Task statement => In the records below, find the line with "pink plane: 2 -> 1", then copy each line exactly until you have copied the line with "pink carton: 12 -> 7". Leave any picture out.

Input data =>
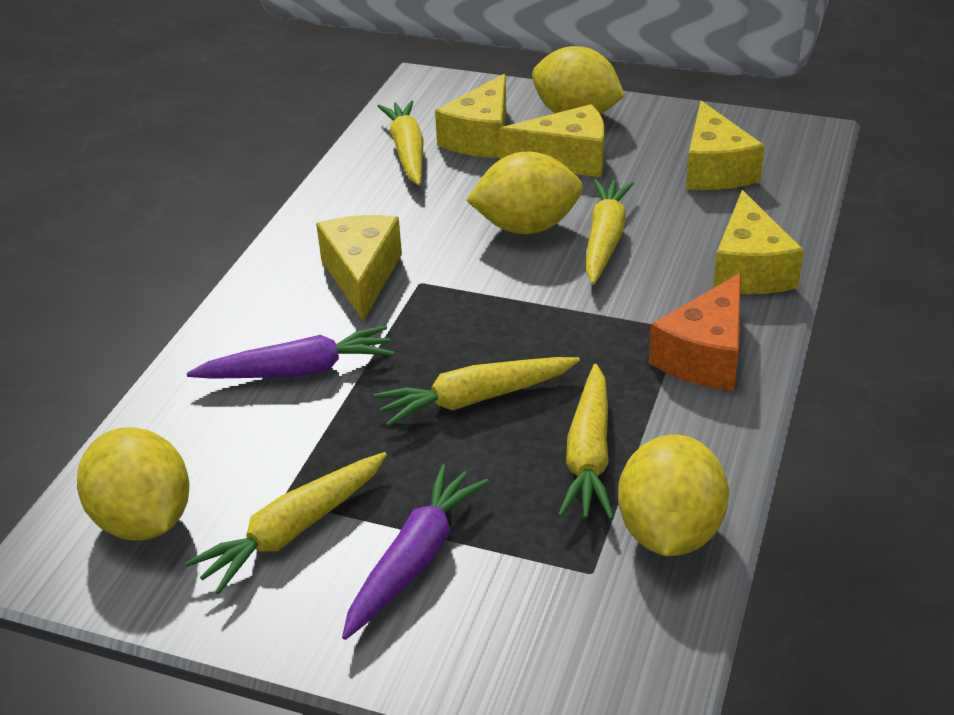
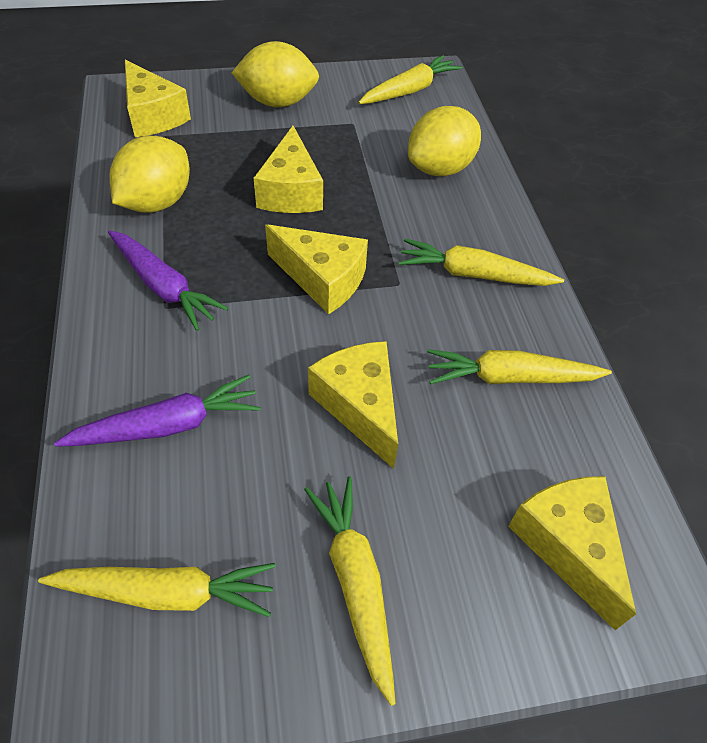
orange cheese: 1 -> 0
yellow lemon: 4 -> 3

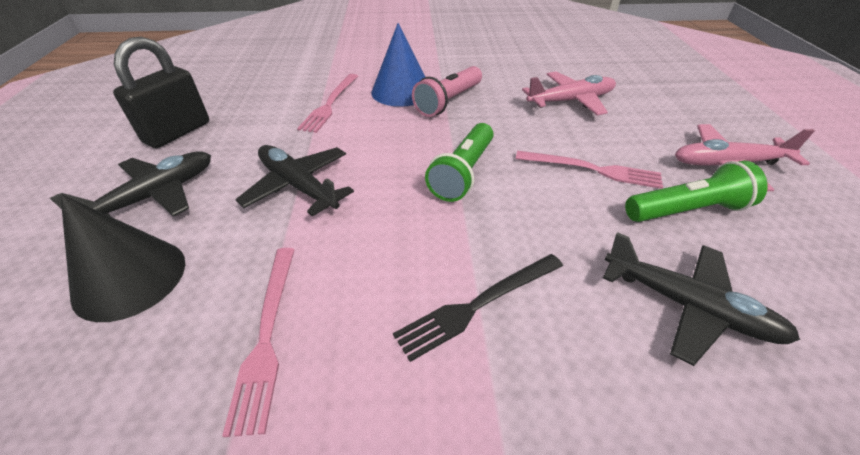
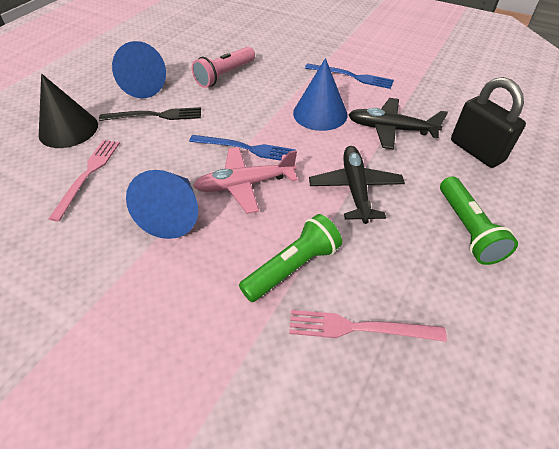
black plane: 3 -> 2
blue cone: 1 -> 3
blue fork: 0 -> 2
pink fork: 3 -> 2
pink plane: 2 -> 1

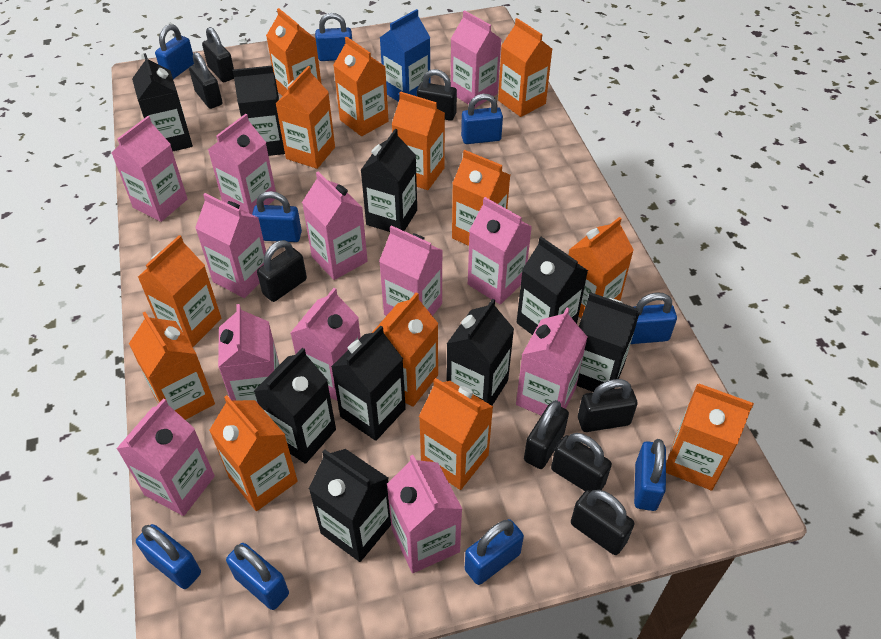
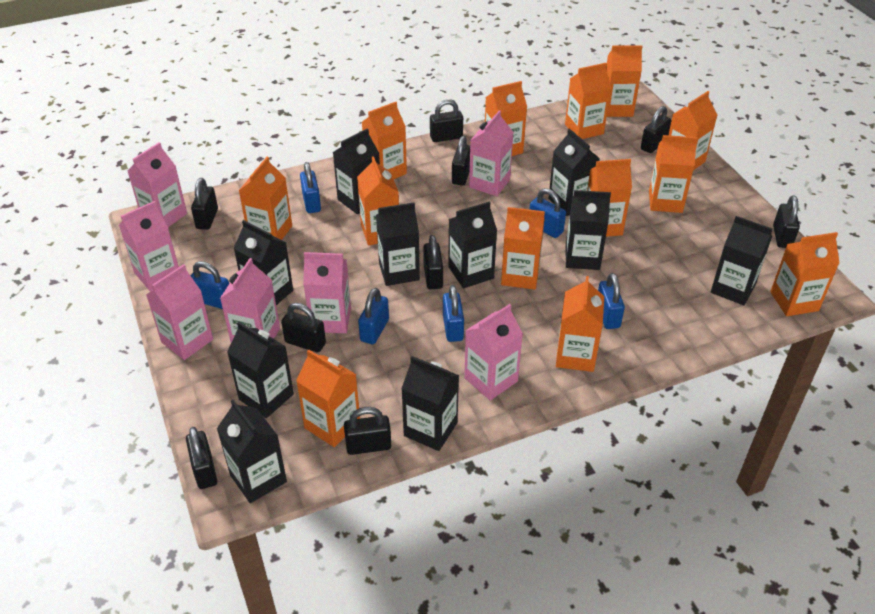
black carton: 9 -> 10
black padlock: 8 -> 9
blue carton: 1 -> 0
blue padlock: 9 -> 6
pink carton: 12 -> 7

* * *

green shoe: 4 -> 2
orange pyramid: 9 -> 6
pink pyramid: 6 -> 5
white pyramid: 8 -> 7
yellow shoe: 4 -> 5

Expected answer =>
pink plane: 2 -> 1

black carton: 9 -> 10
black padlock: 8 -> 9
blue carton: 1 -> 0
blue padlock: 9 -> 6
pink carton: 12 -> 7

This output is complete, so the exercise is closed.